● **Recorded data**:
-------------------------

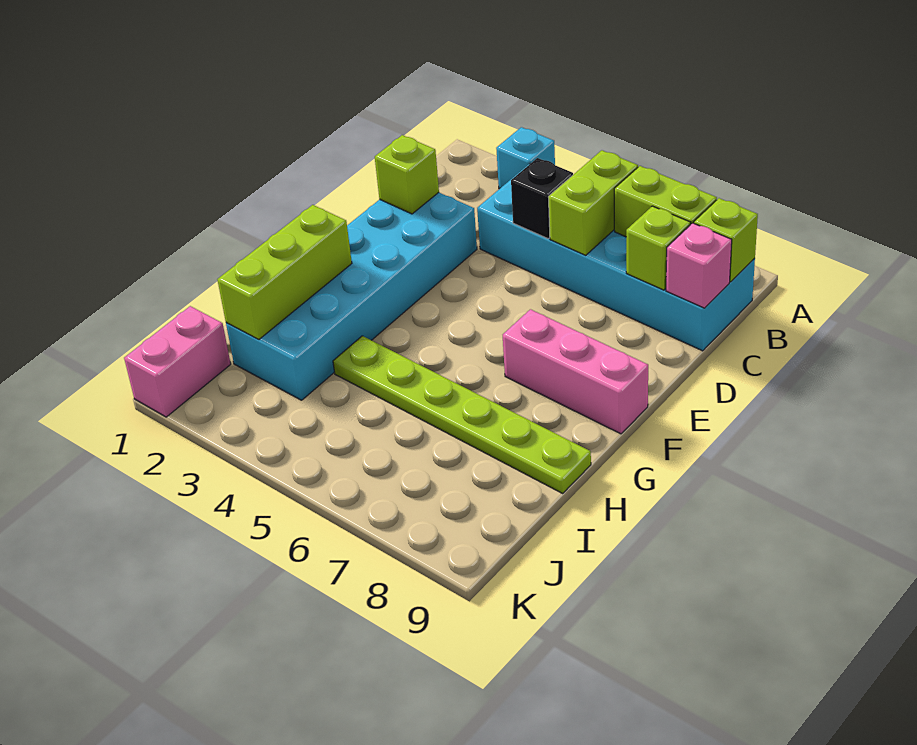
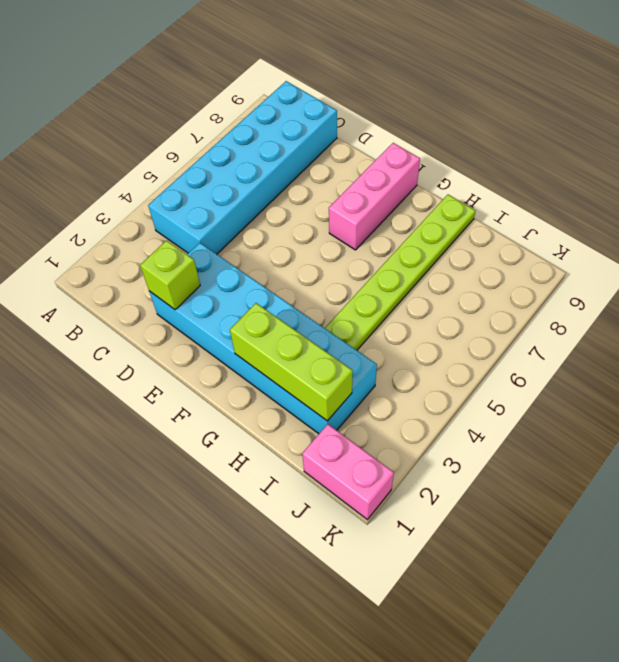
none -> cyan brick A3 level 1
none -> lime brick B6:C6 level 2
none -> lime brick B7:B8 level 2

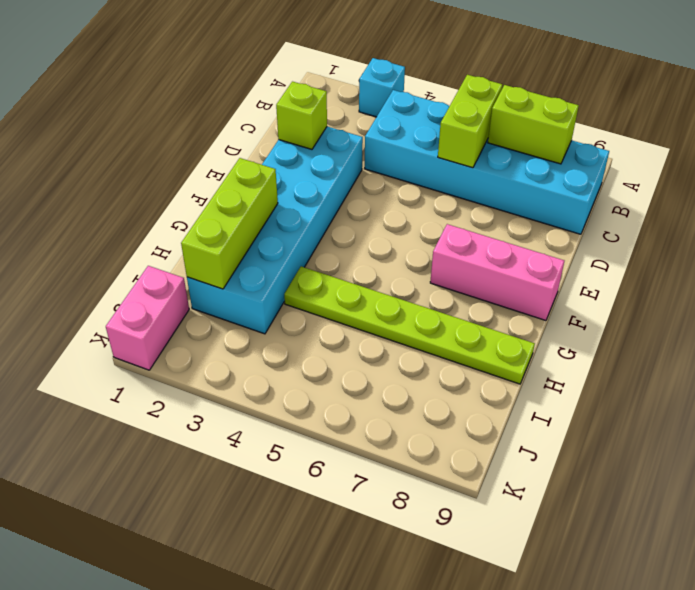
none -> lime brick B9 level 2
none -> black brick C5 level 2
none -> lime brick C8 level 2

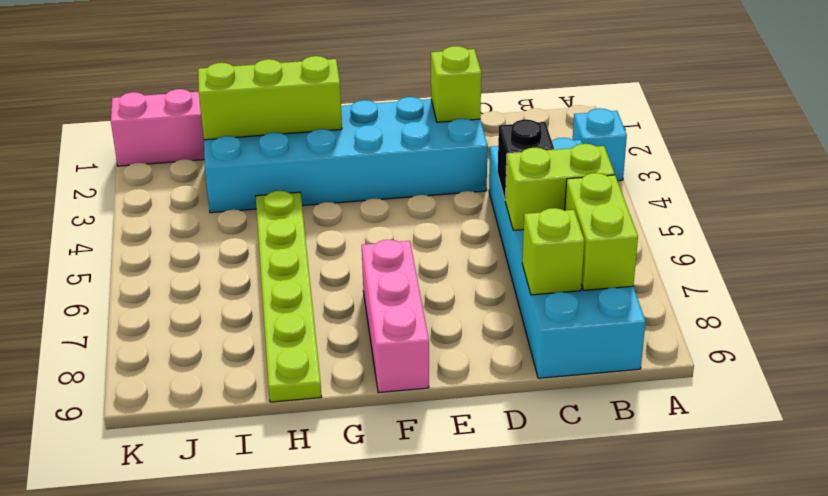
none -> lime brick B9 level 2
none -> pink brick C9 level 2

-------------------------

● **Problem to work on**: A word-for-word copy of the entries above is needed, with every picture dropped.

● **Reply to the task**:
none -> cyan brick A3 level 1
none -> lime brick B6:C6 level 2
none -> lime brick B7:B8 level 2

none -> lime brick B9 level 2
none -> black brick C5 level 2
none -> lime brick C8 level 2

none -> lime brick B9 level 2
none -> pink brick C9 level 2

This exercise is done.